# Assignment:
Range to reproduce from the entries below: the line with "(301, 412) = (633, 352): pink", the line with "(433, 173) = (227, 247): purple", and every line in between. Give them exactly and give nothing else.
*** Opening of Given data ***
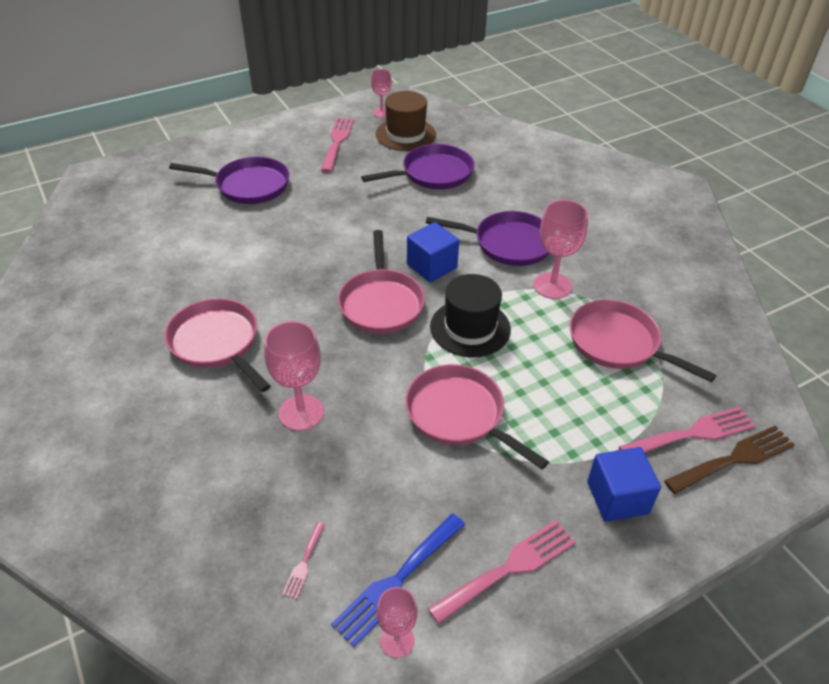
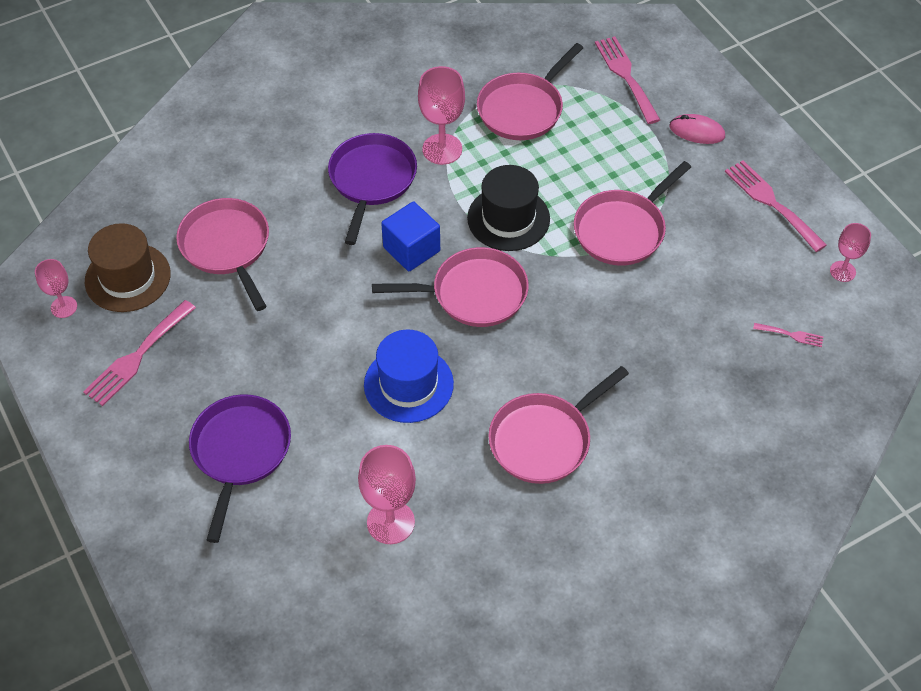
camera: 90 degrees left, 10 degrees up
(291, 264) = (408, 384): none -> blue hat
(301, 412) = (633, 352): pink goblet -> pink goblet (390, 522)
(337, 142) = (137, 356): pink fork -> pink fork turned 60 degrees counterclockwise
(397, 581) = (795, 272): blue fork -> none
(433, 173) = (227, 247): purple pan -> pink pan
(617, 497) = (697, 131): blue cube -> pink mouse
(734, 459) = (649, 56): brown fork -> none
*** Close of Given data ***
# Solution to the problem:
(301, 412) = (633, 352): pink goblet -> pink goblet (390, 522)
(337, 142) = (137, 356): pink fork -> pink fork turned 60 degrees counterclockwise
(397, 581) = (795, 272): blue fork -> none
(433, 173) = (227, 247): purple pan -> pink pan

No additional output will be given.